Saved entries

☆ ☆ ☆ ☆ ☆ ☆ ☆

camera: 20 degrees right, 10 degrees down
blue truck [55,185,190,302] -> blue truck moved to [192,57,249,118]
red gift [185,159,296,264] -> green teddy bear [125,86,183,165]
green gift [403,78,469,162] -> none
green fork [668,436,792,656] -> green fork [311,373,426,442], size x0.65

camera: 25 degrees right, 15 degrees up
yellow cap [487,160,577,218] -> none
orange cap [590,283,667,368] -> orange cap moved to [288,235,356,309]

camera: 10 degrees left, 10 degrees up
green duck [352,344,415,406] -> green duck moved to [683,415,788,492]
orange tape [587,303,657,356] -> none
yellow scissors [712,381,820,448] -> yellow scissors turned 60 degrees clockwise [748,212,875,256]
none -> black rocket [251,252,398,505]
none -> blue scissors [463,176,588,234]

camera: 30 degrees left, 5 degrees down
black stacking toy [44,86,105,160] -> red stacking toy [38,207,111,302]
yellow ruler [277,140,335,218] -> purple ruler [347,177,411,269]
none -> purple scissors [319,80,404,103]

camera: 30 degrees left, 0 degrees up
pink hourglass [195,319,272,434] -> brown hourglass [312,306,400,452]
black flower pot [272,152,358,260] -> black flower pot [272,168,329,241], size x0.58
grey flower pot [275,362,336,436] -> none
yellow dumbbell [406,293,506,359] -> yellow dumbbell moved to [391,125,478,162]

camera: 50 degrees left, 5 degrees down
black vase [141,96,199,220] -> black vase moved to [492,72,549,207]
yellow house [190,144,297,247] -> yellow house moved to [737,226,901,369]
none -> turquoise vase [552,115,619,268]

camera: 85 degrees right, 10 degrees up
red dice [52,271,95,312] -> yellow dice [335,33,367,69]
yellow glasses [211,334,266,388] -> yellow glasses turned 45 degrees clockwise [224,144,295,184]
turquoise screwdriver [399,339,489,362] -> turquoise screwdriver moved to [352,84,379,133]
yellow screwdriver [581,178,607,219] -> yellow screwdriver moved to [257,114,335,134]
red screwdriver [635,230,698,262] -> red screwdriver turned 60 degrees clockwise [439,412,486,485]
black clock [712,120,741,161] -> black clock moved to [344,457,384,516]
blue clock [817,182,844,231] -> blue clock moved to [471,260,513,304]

☆ ☆ ☆ ☆ ☆ ☆ ☆

* **What is required**: Using the entries shown above, reproduce verbatim the lines from the line bearing "yellow glasses [211,334,266,388]" to the line bearing "yellow screwdriver [581,178,607,219]", inclusive.

* **Task solution**:
yellow glasses [211,334,266,388] -> yellow glasses turned 45 degrees clockwise [224,144,295,184]
turquoise screwdriver [399,339,489,362] -> turquoise screwdriver moved to [352,84,379,133]
yellow screwdriver [581,178,607,219] -> yellow screwdriver moved to [257,114,335,134]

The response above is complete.